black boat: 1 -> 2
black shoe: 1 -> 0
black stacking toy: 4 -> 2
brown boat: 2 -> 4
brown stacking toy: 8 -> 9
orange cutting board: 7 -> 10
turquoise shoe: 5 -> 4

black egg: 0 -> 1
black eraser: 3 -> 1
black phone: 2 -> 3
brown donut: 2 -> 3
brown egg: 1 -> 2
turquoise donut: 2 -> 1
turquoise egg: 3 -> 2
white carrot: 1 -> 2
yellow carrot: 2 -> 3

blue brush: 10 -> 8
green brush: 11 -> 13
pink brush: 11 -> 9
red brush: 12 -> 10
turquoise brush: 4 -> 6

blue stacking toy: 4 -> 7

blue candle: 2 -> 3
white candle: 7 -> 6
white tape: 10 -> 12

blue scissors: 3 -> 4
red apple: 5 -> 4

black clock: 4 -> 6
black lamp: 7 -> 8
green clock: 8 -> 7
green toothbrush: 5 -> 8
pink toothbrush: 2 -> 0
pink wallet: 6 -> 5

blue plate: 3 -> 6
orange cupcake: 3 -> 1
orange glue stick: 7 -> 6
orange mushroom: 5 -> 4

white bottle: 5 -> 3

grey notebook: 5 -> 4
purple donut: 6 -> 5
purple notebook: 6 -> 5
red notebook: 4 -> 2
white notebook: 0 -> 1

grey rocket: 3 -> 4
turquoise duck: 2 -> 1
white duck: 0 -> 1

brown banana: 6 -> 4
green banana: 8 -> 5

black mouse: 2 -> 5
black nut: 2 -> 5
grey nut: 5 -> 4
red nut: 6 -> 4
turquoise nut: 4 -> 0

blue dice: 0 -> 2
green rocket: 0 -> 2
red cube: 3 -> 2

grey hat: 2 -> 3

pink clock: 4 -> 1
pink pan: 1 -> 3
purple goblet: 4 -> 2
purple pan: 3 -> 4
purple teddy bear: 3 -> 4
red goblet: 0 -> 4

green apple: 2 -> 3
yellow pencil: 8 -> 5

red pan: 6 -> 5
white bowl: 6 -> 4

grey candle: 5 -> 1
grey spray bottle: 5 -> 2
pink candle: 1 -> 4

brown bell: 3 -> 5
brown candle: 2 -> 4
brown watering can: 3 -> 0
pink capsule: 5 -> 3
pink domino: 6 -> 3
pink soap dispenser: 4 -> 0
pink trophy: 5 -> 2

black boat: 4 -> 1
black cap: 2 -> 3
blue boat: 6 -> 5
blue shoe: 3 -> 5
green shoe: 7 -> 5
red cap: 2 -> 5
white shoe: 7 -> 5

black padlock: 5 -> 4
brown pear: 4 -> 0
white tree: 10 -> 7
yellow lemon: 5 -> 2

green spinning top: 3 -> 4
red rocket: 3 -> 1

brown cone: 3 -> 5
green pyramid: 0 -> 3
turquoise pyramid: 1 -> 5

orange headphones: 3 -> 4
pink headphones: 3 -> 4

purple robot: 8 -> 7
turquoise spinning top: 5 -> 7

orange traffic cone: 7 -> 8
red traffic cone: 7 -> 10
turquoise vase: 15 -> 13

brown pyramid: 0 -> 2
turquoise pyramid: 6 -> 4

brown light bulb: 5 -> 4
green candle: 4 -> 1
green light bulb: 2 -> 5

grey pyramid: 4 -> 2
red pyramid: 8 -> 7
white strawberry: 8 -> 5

→ **WHAT YOU SHOULD DO**: Could you print, exactly and with nothing else, the lines from the one containing "turquoise nut: 4 -> 0" through the last line of the records above?

→ **RESPONSE TO THE EXERCISE**:
turquoise nut: 4 -> 0

blue dice: 0 -> 2
green rocket: 0 -> 2
red cube: 3 -> 2

grey hat: 2 -> 3

pink clock: 4 -> 1
pink pan: 1 -> 3
purple goblet: 4 -> 2
purple pan: 3 -> 4
purple teddy bear: 3 -> 4
red goblet: 0 -> 4

green apple: 2 -> 3
yellow pencil: 8 -> 5

red pan: 6 -> 5
white bowl: 6 -> 4

grey candle: 5 -> 1
grey spray bottle: 5 -> 2
pink candle: 1 -> 4

brown bell: 3 -> 5
brown candle: 2 -> 4
brown watering can: 3 -> 0
pink capsule: 5 -> 3
pink domino: 6 -> 3
pink soap dispenser: 4 -> 0
pink trophy: 5 -> 2

black boat: 4 -> 1
black cap: 2 -> 3
blue boat: 6 -> 5
blue shoe: 3 -> 5
green shoe: 7 -> 5
red cap: 2 -> 5
white shoe: 7 -> 5

black padlock: 5 -> 4
brown pear: 4 -> 0
white tree: 10 -> 7
yellow lemon: 5 -> 2

green spinning top: 3 -> 4
red rocket: 3 -> 1

brown cone: 3 -> 5
green pyramid: 0 -> 3
turquoise pyramid: 1 -> 5

orange headphones: 3 -> 4
pink headphones: 3 -> 4

purple robot: 8 -> 7
turquoise spinning top: 5 -> 7

orange traffic cone: 7 -> 8
red traffic cone: 7 -> 10
turquoise vase: 15 -> 13

brown pyramid: 0 -> 2
turquoise pyramid: 6 -> 4

brown light bulb: 5 -> 4
green candle: 4 -> 1
green light bulb: 2 -> 5

grey pyramid: 4 -> 2
red pyramid: 8 -> 7
white strawberry: 8 -> 5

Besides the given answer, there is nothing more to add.